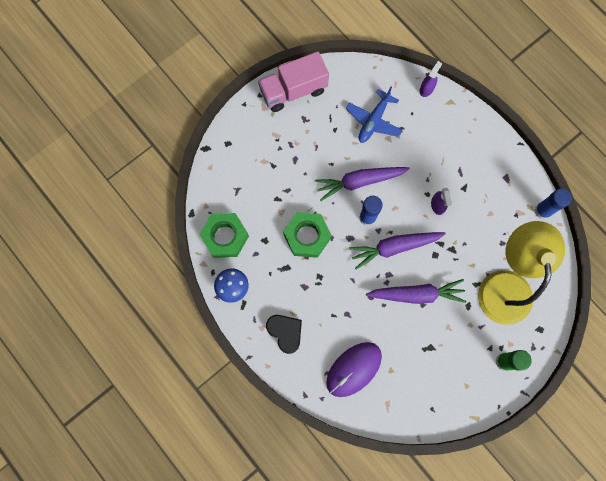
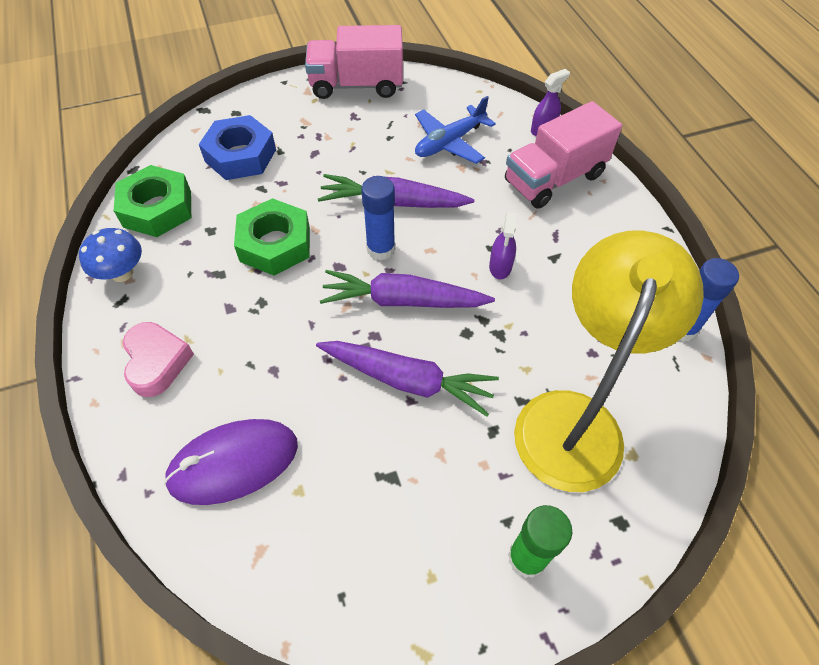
camera: 20 degrees right, 20 degrees down
black heart [266,315,302,354] -> pink heart [123,322,194,397]
none -> blue nut [199,115,276,180]
none -> pink truck [505,101,622,209]

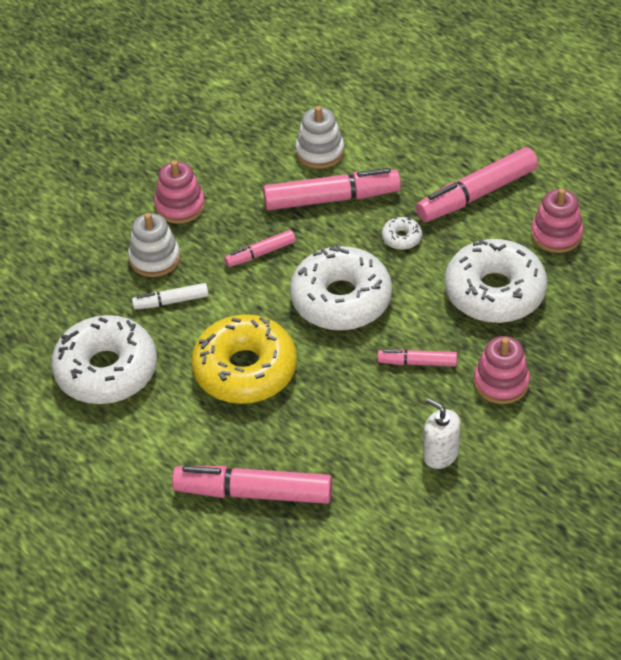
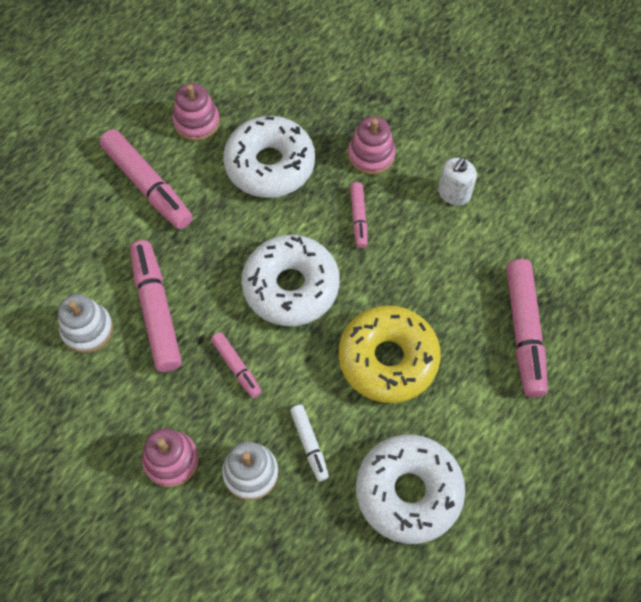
camera: 100 degrees left, 15 degrees up
white donut [382,217,422,250] -> none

------------------------------------------------

Copy each line of the data that contains the word "pink", leaving the other lines out.

black heart [266,315,302,354] -> pink heart [123,322,194,397]
none -> pink truck [505,101,622,209]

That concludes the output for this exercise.